→ **SUPPLIED DATA**:
################
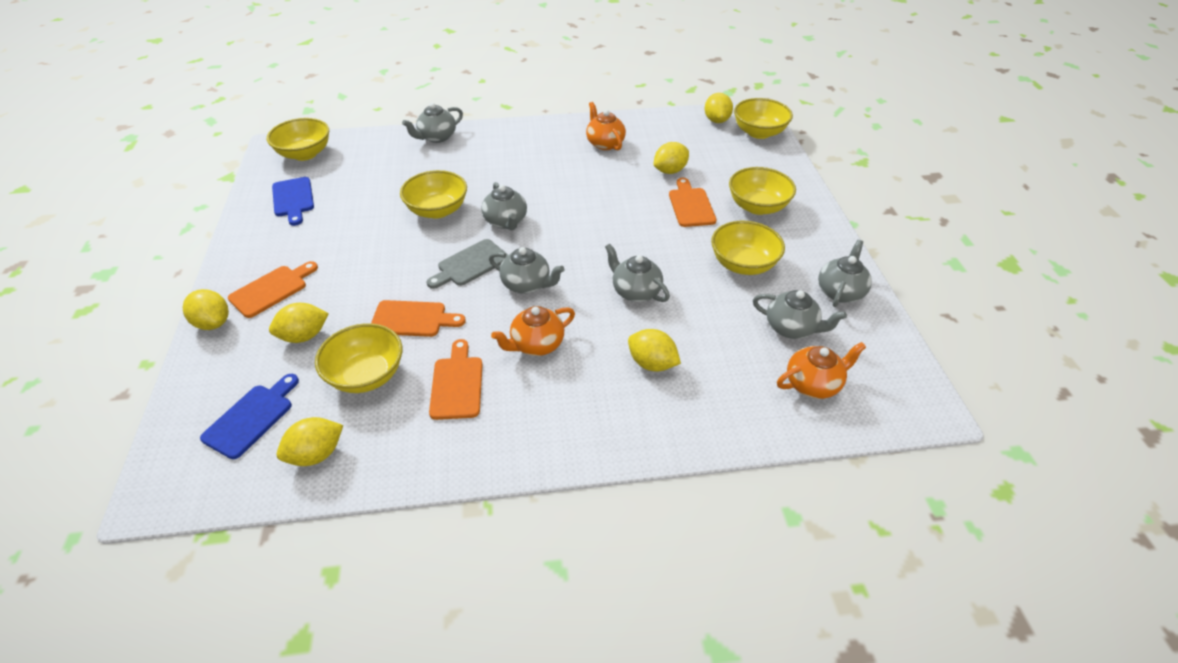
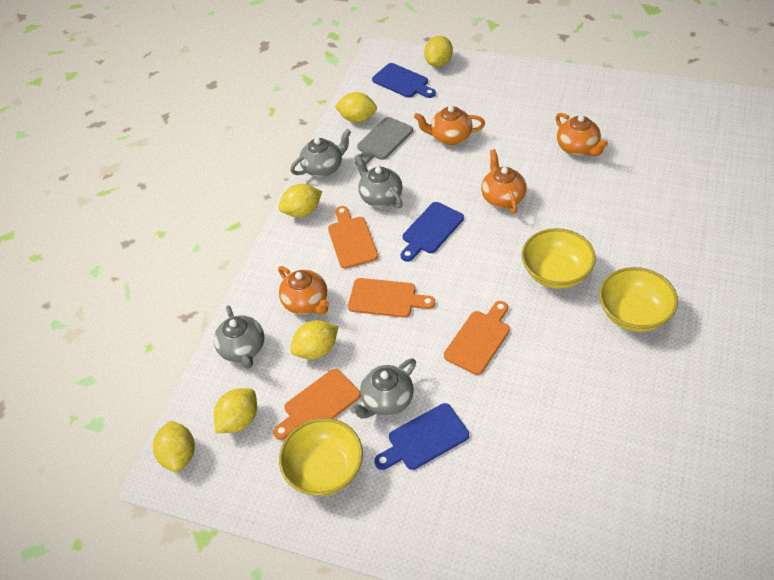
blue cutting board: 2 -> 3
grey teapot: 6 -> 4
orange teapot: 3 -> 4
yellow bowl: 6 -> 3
################
→ **TASK OBJECTIVE**: Everything in the listing, except its images, should be set down exactly.

→ **REPLY TO THE EXERCISE**:
blue cutting board: 2 -> 3
grey teapot: 6 -> 4
orange teapot: 3 -> 4
yellow bowl: 6 -> 3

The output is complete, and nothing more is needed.